(Raw data)

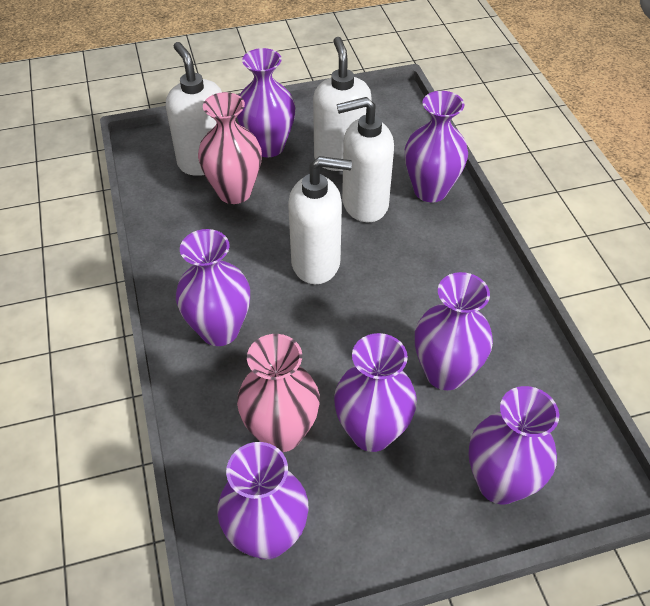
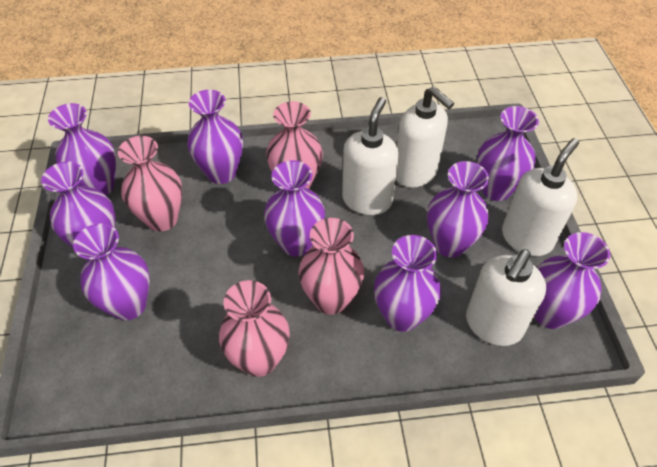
pink vase: [198,92,262,204] [237,334,320,452] = 2 -> [118,136,182,232] [219,280,290,377] [266,101,323,189] [299,218,364,315] = 4
purple vase: [176,229,250,346] [217,442,309,559] [237,48,296,157] [334,333,417,452] [405,91,468,202] [415,272,493,390] [468,386,559,504] = 7 -> [41,161,115,247] [48,103,116,195] [73,224,150,320] [187,90,243,184] [264,160,325,257] [374,235,441,332] [427,161,489,258] [477,106,539,201] [534,232,611,329] = 9

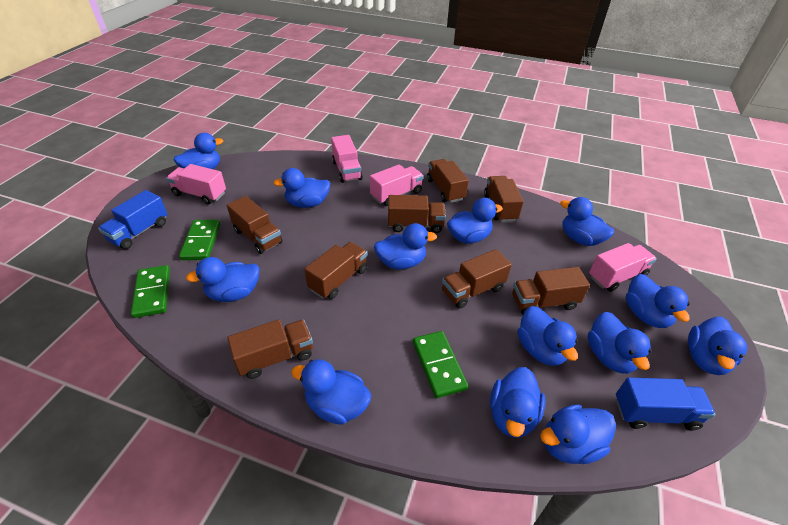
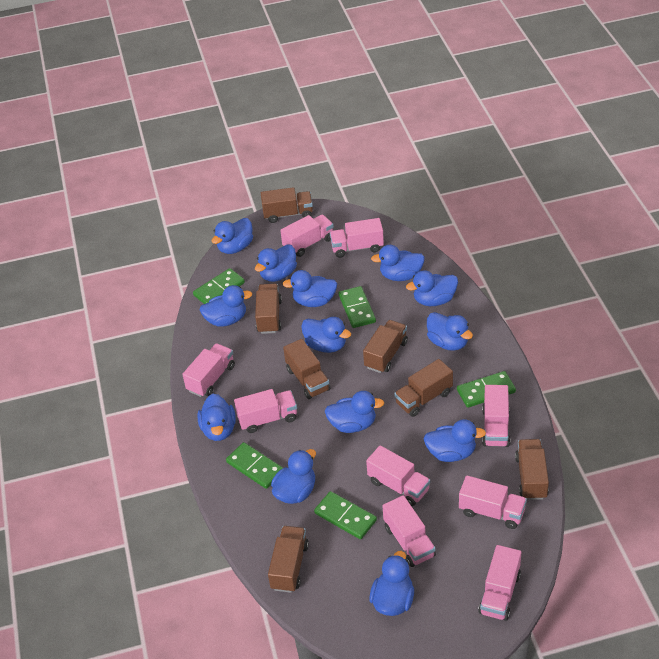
blue truck: [98,190,168,249] [616,377,716,430] = 2 -> none = 0
brown truck: [227,196,283,254] [227,320,313,379] [304,242,367,299] [388,195,446,233] [427,159,469,203] [442,249,512,308] [484,176,524,222] [512,267,590,314] = 8 -> [255,283,282,334] [261,187,313,223] [268,526,309,593] [283,339,330,399] [363,320,408,373] [394,359,453,417] [515,439,549,500] = 7
green domino: [131,265,170,318] [179,220,220,260] [413,331,468,398] = 3 -> [193,268,245,304] [226,442,283,489] [314,491,377,539] [339,286,376,328] [457,371,516,408] = 5
pink truck: [166,164,226,204] [331,135,363,183] [370,164,424,206] [589,243,657,292] = 4 -> [182,343,235,397] [234,389,297,433] [280,215,334,257] [330,218,384,258] [366,445,430,506] [383,495,436,567] [459,475,527,529] [478,545,521,621] [482,385,510,447] = 9

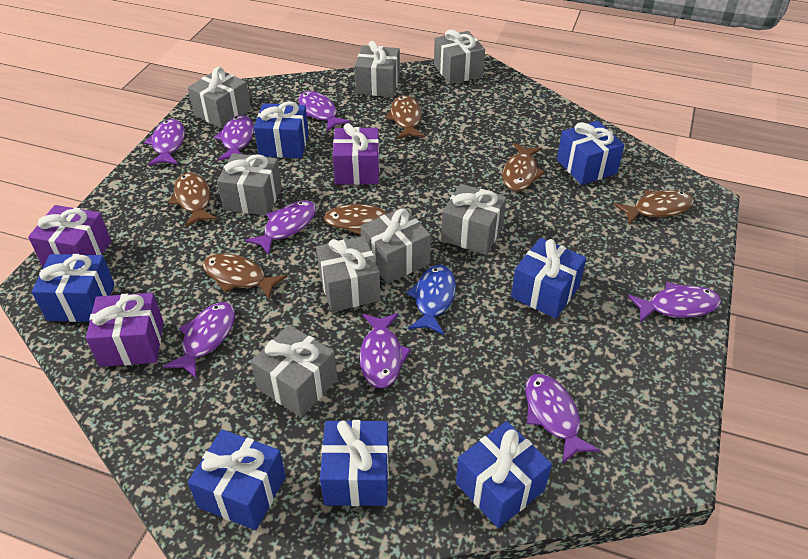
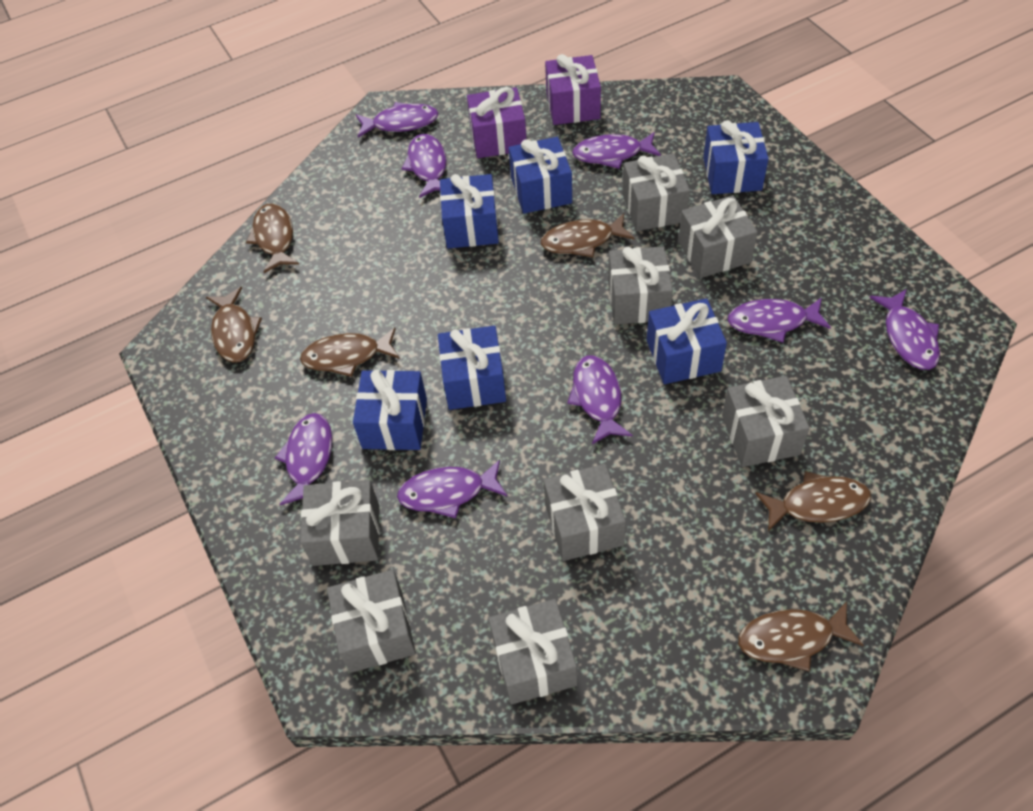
blue fish: [406,265,456,335] = 1 -> none = 0
blue gift: [32,254,114,322] [188,429,286,530] [254,102,309,158] [320,420,389,506] [456,421,552,528] [511,238,586,319] [557,121,624,185] = 7 -> [353,370,427,450] [438,326,506,410] [440,174,499,249] [509,137,572,214] [647,298,727,384] [703,121,769,194] = 6
purple gift: [28,205,111,266] [86,293,163,367] [333,123,380,185] = 3 -> [467,87,526,158] [545,54,601,125] = 2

(End Raw data)

Directive
Which lines of the records hold the string "gift"? Copy each one.

Task response
blue gift: [32,254,114,322] [188,429,286,530] [254,102,309,158] [320,420,389,506] [456,421,552,528] [511,238,586,319] [557,121,624,185] = 7 -> [353,370,427,450] [438,326,506,410] [440,174,499,249] [509,137,572,214] [647,298,727,384] [703,121,769,194] = 6
purple gift: [28,205,111,266] [86,293,163,367] [333,123,380,185] = 3 -> [467,87,526,158] [545,54,601,125] = 2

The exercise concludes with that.